MATERIAL SHOWN —
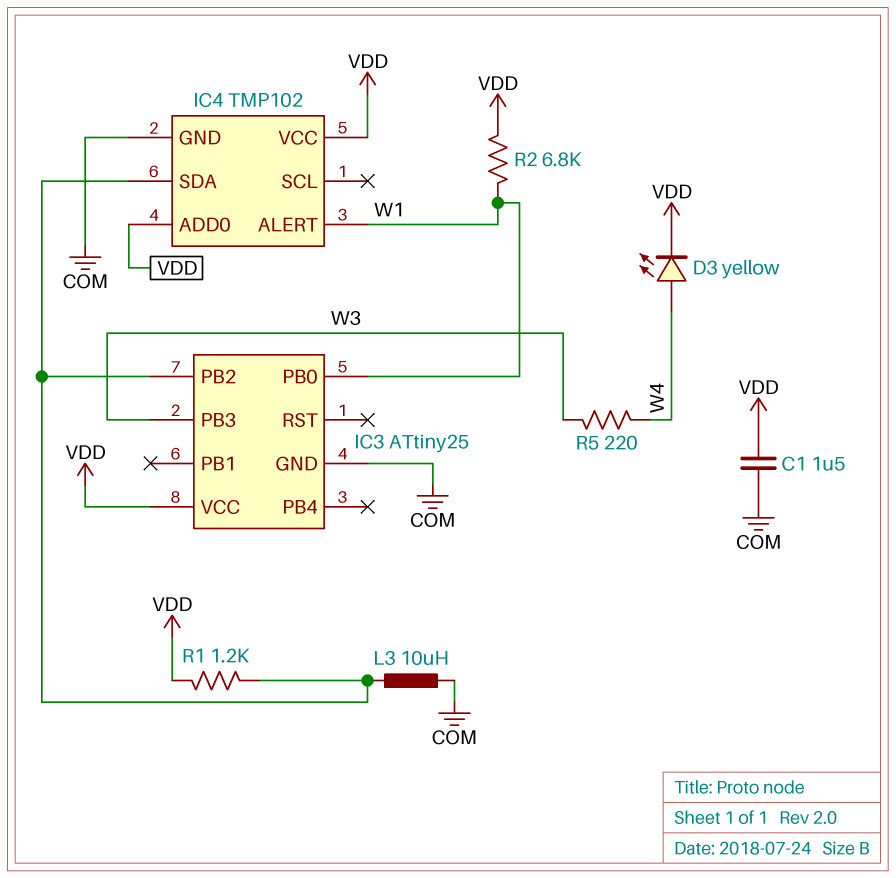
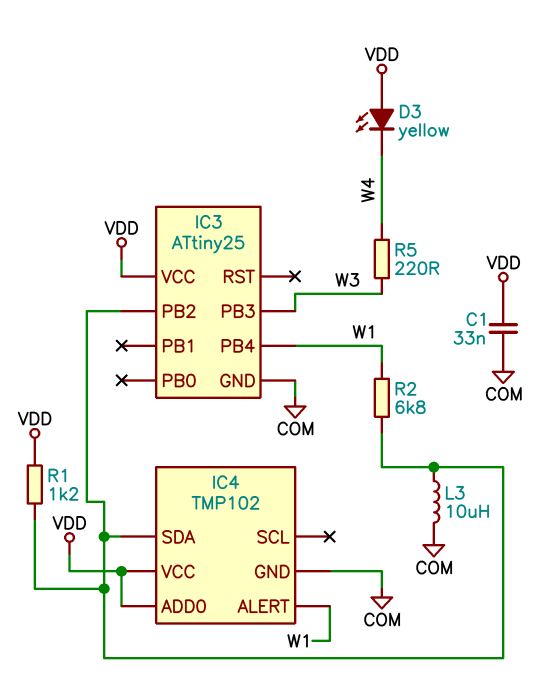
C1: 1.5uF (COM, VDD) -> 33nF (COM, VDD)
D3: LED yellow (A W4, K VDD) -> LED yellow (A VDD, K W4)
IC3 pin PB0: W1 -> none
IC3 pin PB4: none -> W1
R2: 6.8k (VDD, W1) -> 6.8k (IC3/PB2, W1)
* * *
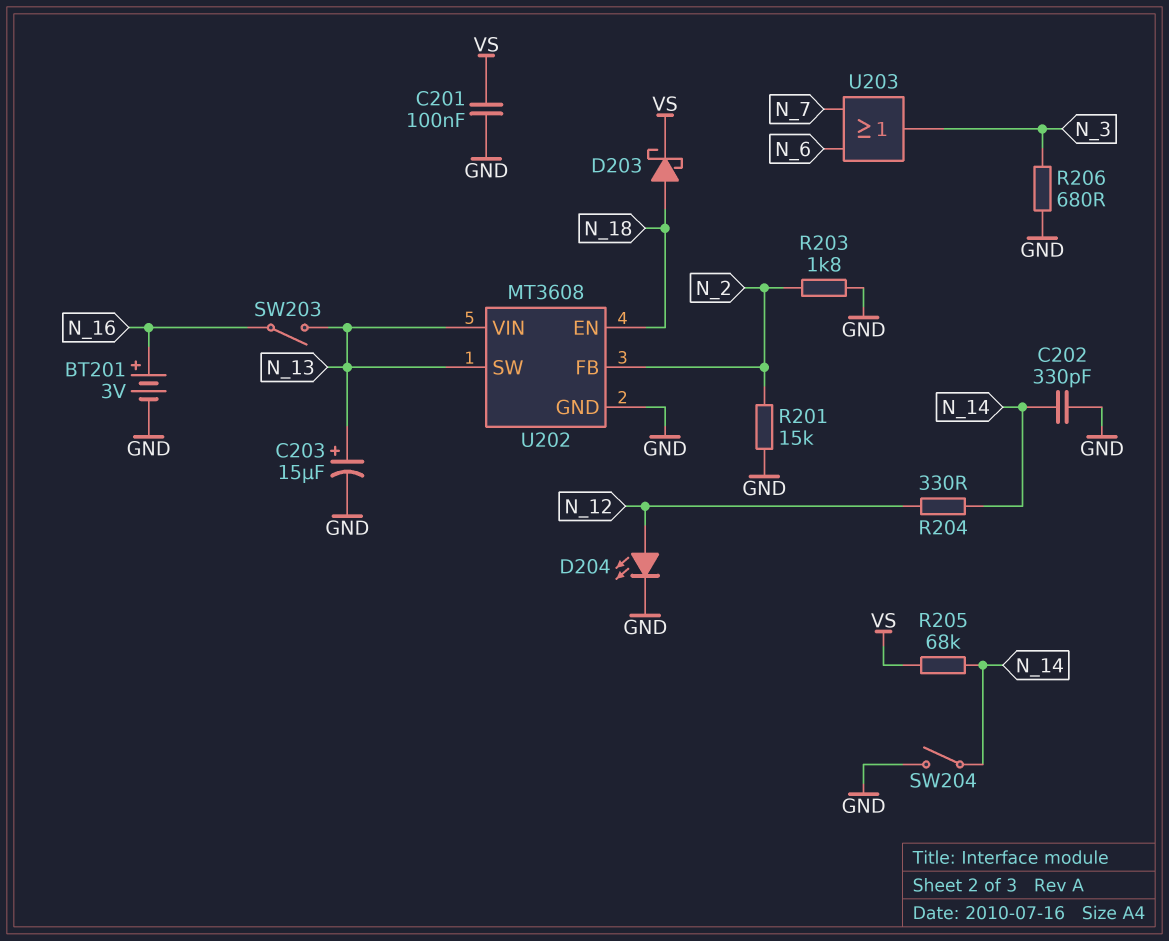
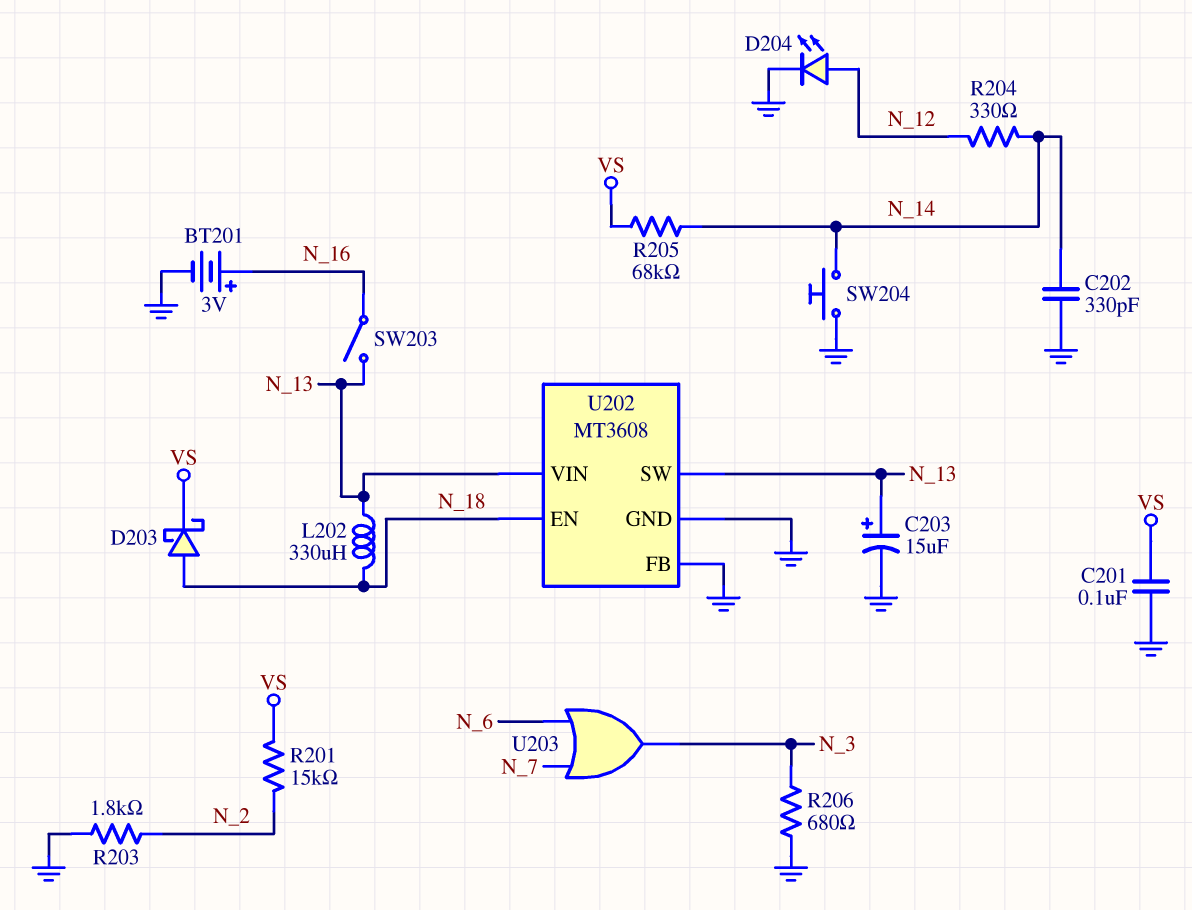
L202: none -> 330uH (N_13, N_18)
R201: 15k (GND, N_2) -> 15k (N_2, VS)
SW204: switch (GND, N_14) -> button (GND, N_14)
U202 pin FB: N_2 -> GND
--
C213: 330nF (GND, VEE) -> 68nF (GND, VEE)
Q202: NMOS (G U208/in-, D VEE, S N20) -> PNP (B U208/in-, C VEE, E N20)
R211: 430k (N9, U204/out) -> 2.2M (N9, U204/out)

WHAT YOU ARE ASKED TO DO — Reproduce, exactly as they stand in the data above, the lines from the one that holds "IC3 pin PB0: W1 -> none" to the one that holds "R2: 6.8k (VDD, W1) -> 6.8k (IC3/PB2, W1)", inclusive.

TASK OUTPUT —
IC3 pin PB0: W1 -> none
IC3 pin PB4: none -> W1
R2: 6.8k (VDD, W1) -> 6.8k (IC3/PB2, W1)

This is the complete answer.